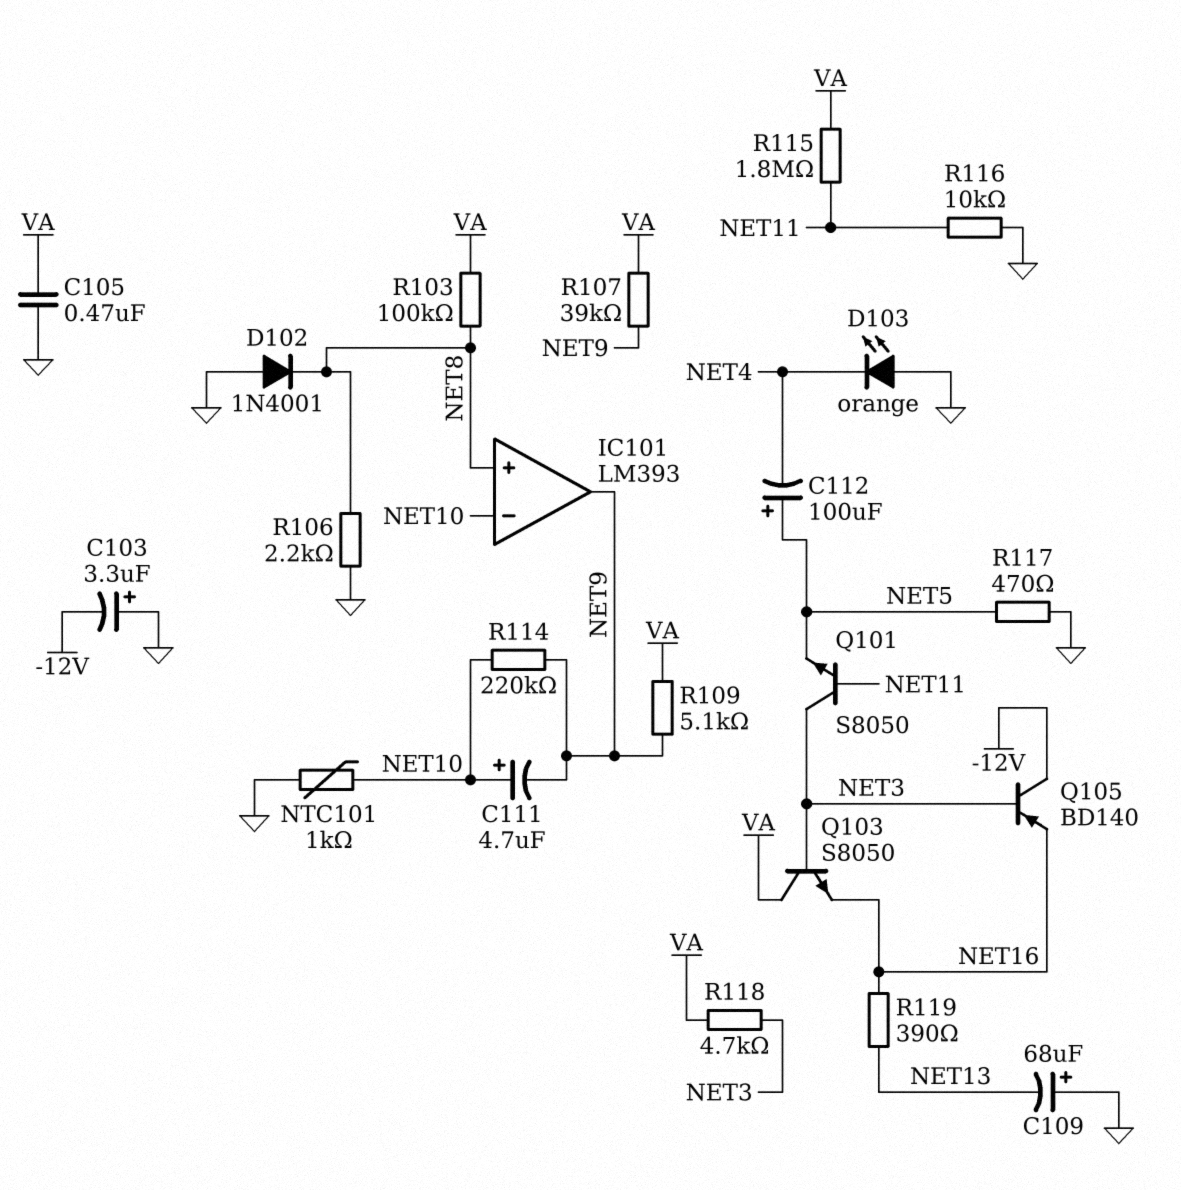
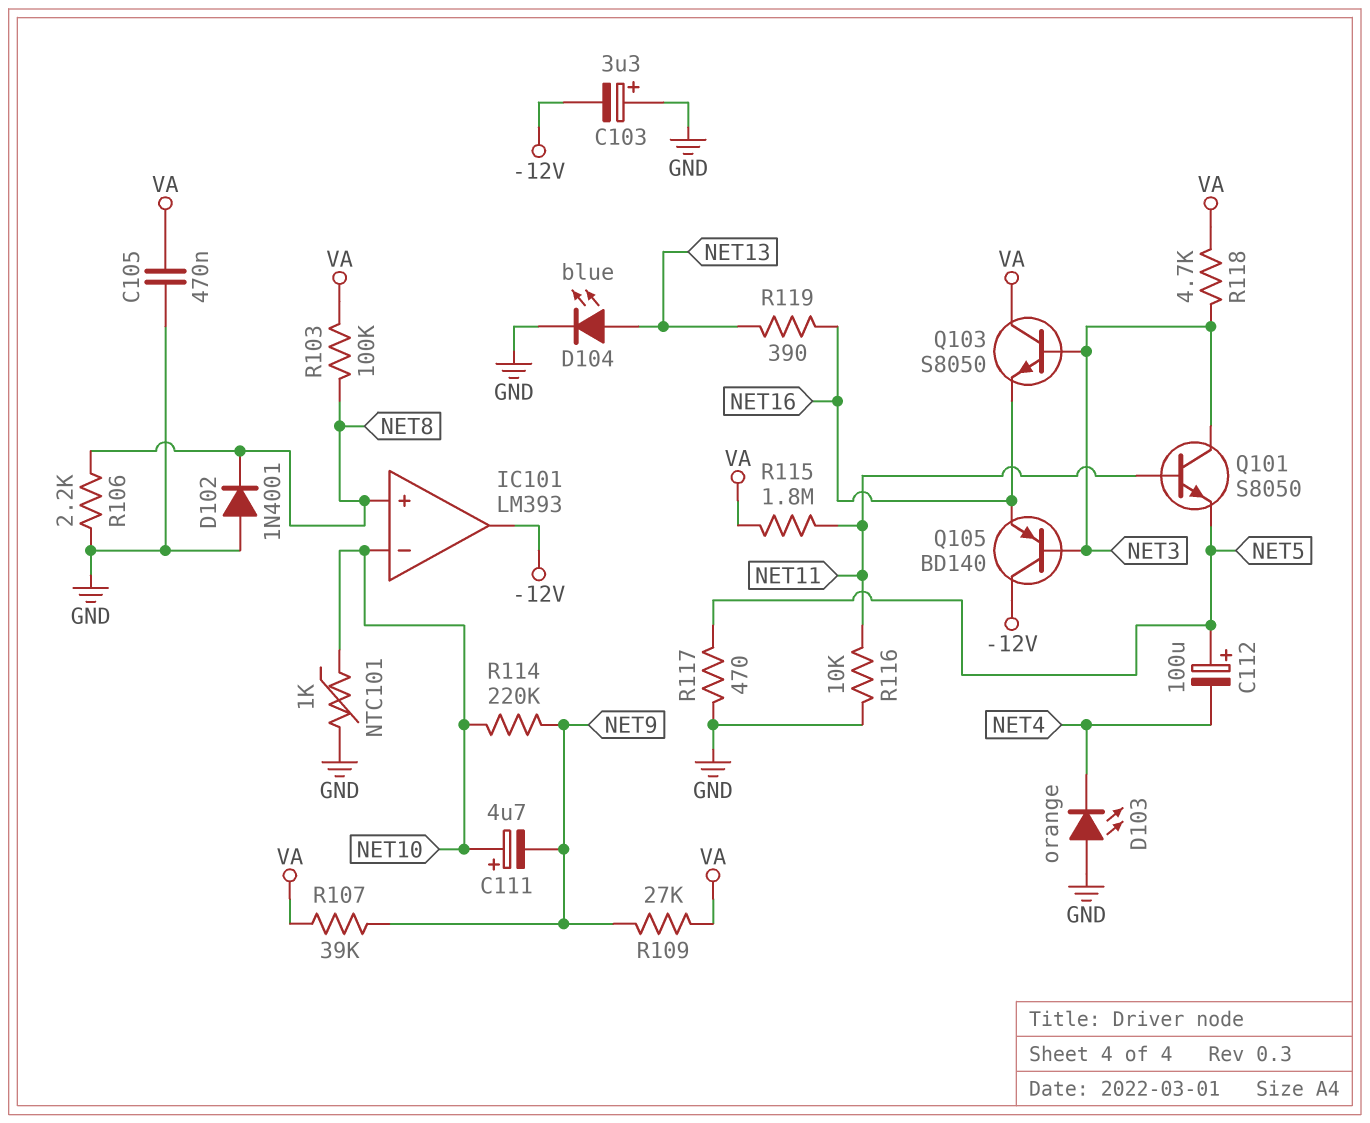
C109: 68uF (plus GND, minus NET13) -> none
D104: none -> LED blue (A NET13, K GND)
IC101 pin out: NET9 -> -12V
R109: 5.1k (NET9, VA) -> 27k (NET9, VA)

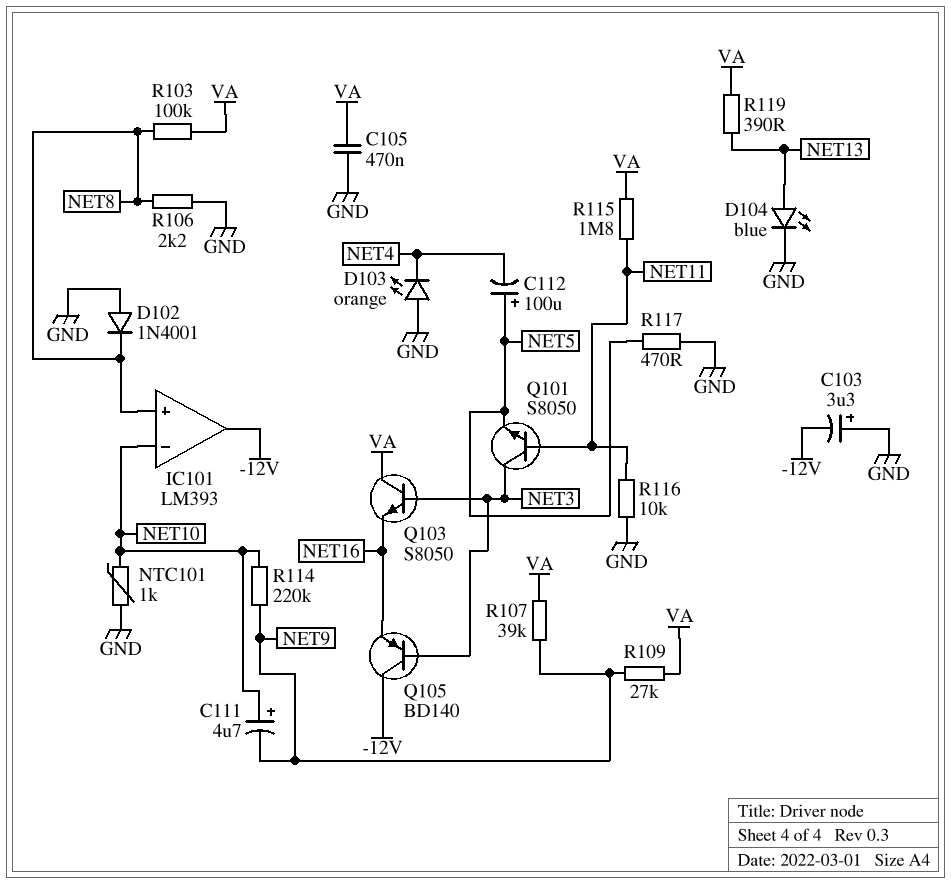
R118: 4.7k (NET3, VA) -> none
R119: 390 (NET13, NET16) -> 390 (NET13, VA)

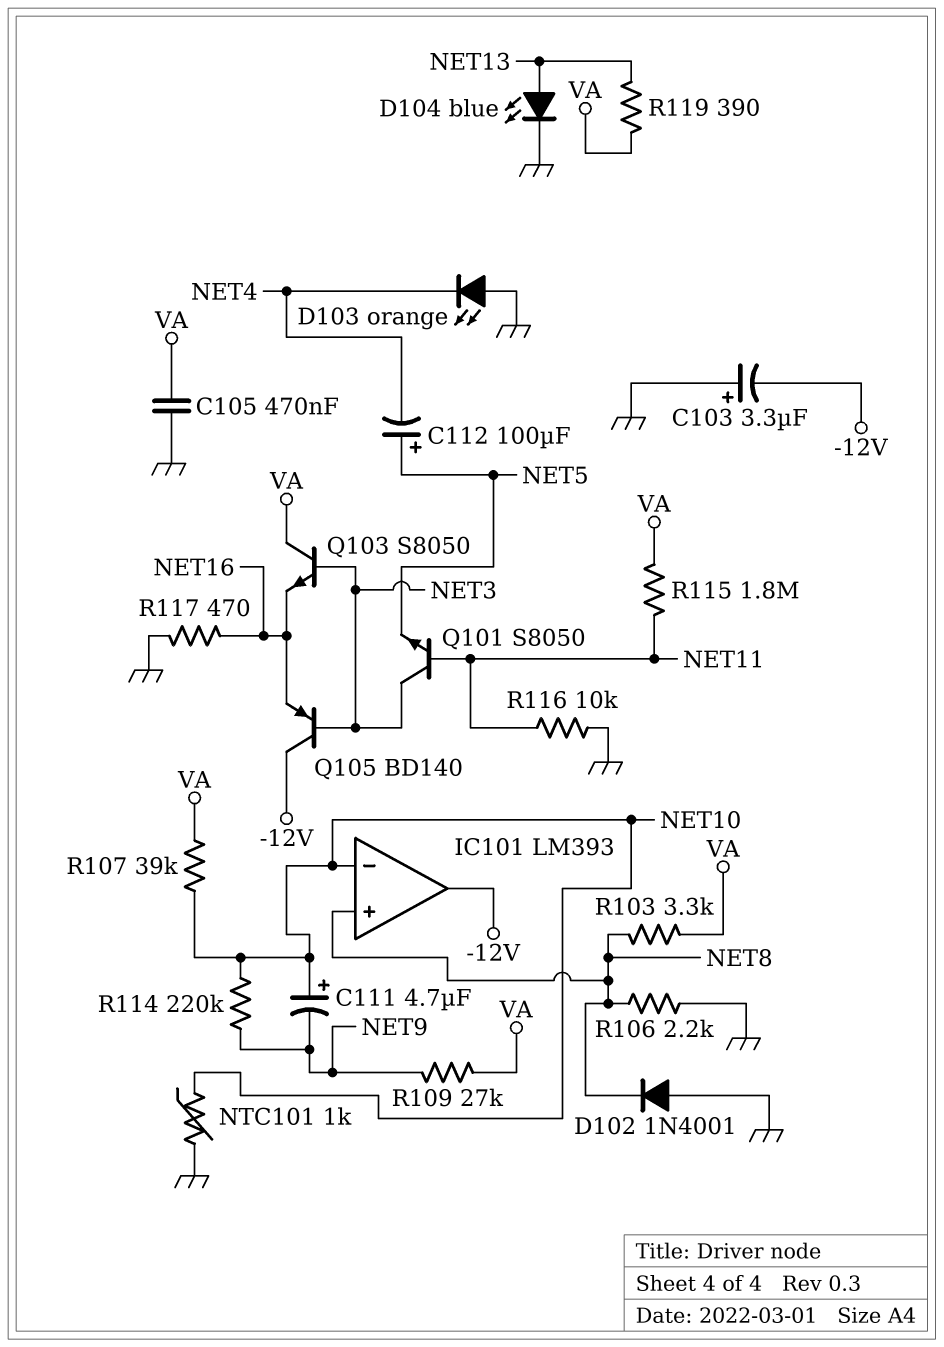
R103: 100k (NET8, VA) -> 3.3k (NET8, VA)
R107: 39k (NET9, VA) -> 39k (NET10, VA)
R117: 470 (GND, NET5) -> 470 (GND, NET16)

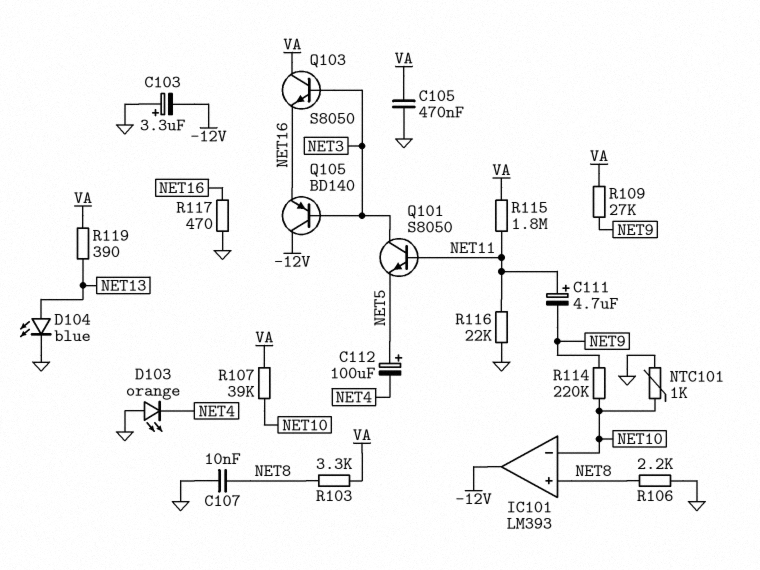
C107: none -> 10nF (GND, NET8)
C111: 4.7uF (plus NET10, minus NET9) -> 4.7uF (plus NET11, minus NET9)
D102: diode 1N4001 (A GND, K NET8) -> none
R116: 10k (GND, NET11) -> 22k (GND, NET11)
═══
Task requirements: With pictures omitted, restate word for word every line above from the one containing "IC101 pin out: NET9 -> -12V" to the end of the entries.

Result for this task:
IC101 pin out: NET9 -> -12V
R109: 5.1k (NET9, VA) -> 27k (NET9, VA)

R118: 4.7k (NET3, VA) -> none
R119: 390 (NET13, NET16) -> 390 (NET13, VA)

R103: 100k (NET8, VA) -> 3.3k (NET8, VA)
R107: 39k (NET9, VA) -> 39k (NET10, VA)
R117: 470 (GND, NET5) -> 470 (GND, NET16)

C107: none -> 10nF (GND, NET8)
C111: 4.7uF (plus NET10, minus NET9) -> 4.7uF (plus NET11, minus NET9)
D102: diode 1N4001 (A GND, K NET8) -> none
R116: 10k (GND, NET11) -> 22k (GND, NET11)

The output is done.